• _EXERCISE DESCRIPTION_
From top to bottom, each entry below must be reproduced exactly.
________________________________________
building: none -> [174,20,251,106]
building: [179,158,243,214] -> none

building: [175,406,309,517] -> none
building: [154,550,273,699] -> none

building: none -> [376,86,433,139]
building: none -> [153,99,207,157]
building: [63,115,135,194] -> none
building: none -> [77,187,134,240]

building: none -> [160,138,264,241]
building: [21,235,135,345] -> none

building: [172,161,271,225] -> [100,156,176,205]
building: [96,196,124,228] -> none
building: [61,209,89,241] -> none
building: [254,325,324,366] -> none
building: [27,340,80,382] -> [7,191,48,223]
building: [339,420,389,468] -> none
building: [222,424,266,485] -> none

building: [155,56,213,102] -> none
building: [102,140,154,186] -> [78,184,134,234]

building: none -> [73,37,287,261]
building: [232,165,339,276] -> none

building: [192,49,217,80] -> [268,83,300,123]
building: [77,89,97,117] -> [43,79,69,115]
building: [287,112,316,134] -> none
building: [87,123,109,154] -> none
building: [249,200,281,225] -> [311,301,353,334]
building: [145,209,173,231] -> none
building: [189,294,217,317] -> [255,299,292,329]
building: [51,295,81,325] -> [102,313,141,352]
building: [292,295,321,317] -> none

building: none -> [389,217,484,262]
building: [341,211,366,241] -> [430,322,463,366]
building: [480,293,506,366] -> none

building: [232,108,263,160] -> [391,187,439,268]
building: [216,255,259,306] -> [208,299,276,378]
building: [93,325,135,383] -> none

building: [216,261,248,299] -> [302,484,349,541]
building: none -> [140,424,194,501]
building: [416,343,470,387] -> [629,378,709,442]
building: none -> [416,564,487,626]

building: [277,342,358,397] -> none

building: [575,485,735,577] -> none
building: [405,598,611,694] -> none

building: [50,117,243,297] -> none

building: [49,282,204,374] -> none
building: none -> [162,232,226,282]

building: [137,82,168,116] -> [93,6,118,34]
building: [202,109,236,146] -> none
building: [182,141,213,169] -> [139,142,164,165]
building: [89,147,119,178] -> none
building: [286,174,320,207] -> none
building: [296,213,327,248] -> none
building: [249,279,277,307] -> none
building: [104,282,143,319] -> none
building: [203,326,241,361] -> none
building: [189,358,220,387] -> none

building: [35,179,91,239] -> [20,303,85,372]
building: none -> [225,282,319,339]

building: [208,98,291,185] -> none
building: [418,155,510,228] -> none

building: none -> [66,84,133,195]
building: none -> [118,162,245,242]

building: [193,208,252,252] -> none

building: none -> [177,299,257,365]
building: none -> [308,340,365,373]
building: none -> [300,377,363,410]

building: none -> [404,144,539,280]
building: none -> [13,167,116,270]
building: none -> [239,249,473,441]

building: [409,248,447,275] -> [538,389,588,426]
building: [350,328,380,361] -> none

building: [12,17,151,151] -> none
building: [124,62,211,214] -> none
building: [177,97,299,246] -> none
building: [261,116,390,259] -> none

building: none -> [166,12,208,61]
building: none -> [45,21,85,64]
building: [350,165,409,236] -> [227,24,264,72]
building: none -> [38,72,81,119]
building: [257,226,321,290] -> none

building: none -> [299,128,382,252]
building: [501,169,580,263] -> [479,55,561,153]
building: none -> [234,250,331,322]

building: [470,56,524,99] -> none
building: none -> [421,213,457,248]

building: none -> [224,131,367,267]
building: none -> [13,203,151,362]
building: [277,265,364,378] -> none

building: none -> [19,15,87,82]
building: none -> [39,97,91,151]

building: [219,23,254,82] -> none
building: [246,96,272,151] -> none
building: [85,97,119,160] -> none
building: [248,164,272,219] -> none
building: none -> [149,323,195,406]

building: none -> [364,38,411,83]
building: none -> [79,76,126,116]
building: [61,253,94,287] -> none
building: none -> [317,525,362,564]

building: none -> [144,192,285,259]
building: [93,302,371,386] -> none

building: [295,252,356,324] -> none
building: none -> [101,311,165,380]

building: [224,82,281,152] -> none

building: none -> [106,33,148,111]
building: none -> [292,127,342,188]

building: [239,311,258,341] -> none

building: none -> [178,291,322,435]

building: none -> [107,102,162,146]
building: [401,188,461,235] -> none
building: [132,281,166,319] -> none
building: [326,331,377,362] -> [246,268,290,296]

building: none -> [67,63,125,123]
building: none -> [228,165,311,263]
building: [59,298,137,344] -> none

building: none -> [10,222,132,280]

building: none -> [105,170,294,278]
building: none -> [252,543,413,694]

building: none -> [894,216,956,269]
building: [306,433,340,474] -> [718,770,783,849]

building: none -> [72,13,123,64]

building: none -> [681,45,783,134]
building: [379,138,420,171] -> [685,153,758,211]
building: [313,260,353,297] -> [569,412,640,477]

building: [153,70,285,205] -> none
________________________________________
• _ANSWER TO THIS TASK_
building: none -> [174,20,251,106]
building: [179,158,243,214] -> none

building: [175,406,309,517] -> none
building: [154,550,273,699] -> none

building: none -> [376,86,433,139]
building: none -> [153,99,207,157]
building: [63,115,135,194] -> none
building: none -> [77,187,134,240]

building: none -> [160,138,264,241]
building: [21,235,135,345] -> none

building: [172,161,271,225] -> [100,156,176,205]
building: [96,196,124,228] -> none
building: [61,209,89,241] -> none
building: [254,325,324,366] -> none
building: [27,340,80,382] -> [7,191,48,223]
building: [339,420,389,468] -> none
building: [222,424,266,485] -> none

building: [155,56,213,102] -> none
building: [102,140,154,186] -> [78,184,134,234]

building: none -> [73,37,287,261]
building: [232,165,339,276] -> none

building: [192,49,217,80] -> [268,83,300,123]
building: [77,89,97,117] -> [43,79,69,115]
building: [287,112,316,134] -> none
building: [87,123,109,154] -> none
building: [249,200,281,225] -> [311,301,353,334]
building: [145,209,173,231] -> none
building: [189,294,217,317] -> [255,299,292,329]
building: [51,295,81,325] -> [102,313,141,352]
building: [292,295,321,317] -> none

building: none -> [389,217,484,262]
building: [341,211,366,241] -> [430,322,463,366]
building: [480,293,506,366] -> none

building: [232,108,263,160] -> [391,187,439,268]
building: [216,255,259,306] -> [208,299,276,378]
building: [93,325,135,383] -> none

building: [216,261,248,299] -> [302,484,349,541]
building: none -> [140,424,194,501]
building: [416,343,470,387] -> [629,378,709,442]
building: none -> [416,564,487,626]

building: [277,342,358,397] -> none

building: [575,485,735,577] -> none
building: [405,598,611,694] -> none

building: [50,117,243,297] -> none

building: [49,282,204,374] -> none
building: none -> [162,232,226,282]

building: [137,82,168,116] -> [93,6,118,34]
building: [202,109,236,146] -> none
building: [182,141,213,169] -> [139,142,164,165]
building: [89,147,119,178] -> none
building: [286,174,320,207] -> none
building: [296,213,327,248] -> none
building: [249,279,277,307] -> none
building: [104,282,143,319] -> none
building: [203,326,241,361] -> none
building: [189,358,220,387] -> none

building: [35,179,91,239] -> [20,303,85,372]
building: none -> [225,282,319,339]

building: [208,98,291,185] -> none
building: [418,155,510,228] -> none

building: none -> [66,84,133,195]
building: none -> [118,162,245,242]

building: [193,208,252,252] -> none

building: none -> [177,299,257,365]
building: none -> [308,340,365,373]
building: none -> [300,377,363,410]

building: none -> [404,144,539,280]
building: none -> [13,167,116,270]
building: none -> [239,249,473,441]

building: [409,248,447,275] -> [538,389,588,426]
building: [350,328,380,361] -> none

building: [12,17,151,151] -> none
building: [124,62,211,214] -> none
building: [177,97,299,246] -> none
building: [261,116,390,259] -> none

building: none -> [166,12,208,61]
building: none -> [45,21,85,64]
building: [350,165,409,236] -> [227,24,264,72]
building: none -> [38,72,81,119]
building: [257,226,321,290] -> none

building: none -> [299,128,382,252]
building: [501,169,580,263] -> [479,55,561,153]
building: none -> [234,250,331,322]

building: [470,56,524,99] -> none
building: none -> [421,213,457,248]

building: none -> [224,131,367,267]
building: none -> [13,203,151,362]
building: [277,265,364,378] -> none

building: none -> [19,15,87,82]
building: none -> [39,97,91,151]

building: [219,23,254,82] -> none
building: [246,96,272,151] -> none
building: [85,97,119,160] -> none
building: [248,164,272,219] -> none
building: none -> [149,323,195,406]

building: none -> [364,38,411,83]
building: none -> [79,76,126,116]
building: [61,253,94,287] -> none
building: none -> [317,525,362,564]

building: none -> [144,192,285,259]
building: [93,302,371,386] -> none

building: [295,252,356,324] -> none
building: none -> [101,311,165,380]

building: [224,82,281,152] -> none

building: none -> [106,33,148,111]
building: none -> [292,127,342,188]

building: [239,311,258,341] -> none

building: none -> [178,291,322,435]

building: none -> [107,102,162,146]
building: [401,188,461,235] -> none
building: [132,281,166,319] -> none
building: [326,331,377,362] -> [246,268,290,296]

building: none -> [67,63,125,123]
building: none -> [228,165,311,263]
building: [59,298,137,344] -> none

building: none -> [10,222,132,280]

building: none -> [105,170,294,278]
building: none -> [252,543,413,694]

building: none -> [894,216,956,269]
building: [306,433,340,474] -> [718,770,783,849]

building: none -> [72,13,123,64]

building: none -> [681,45,783,134]
building: [379,138,420,171] -> [685,153,758,211]
building: [313,260,353,297] -> [569,412,640,477]

building: [153,70,285,205] -> none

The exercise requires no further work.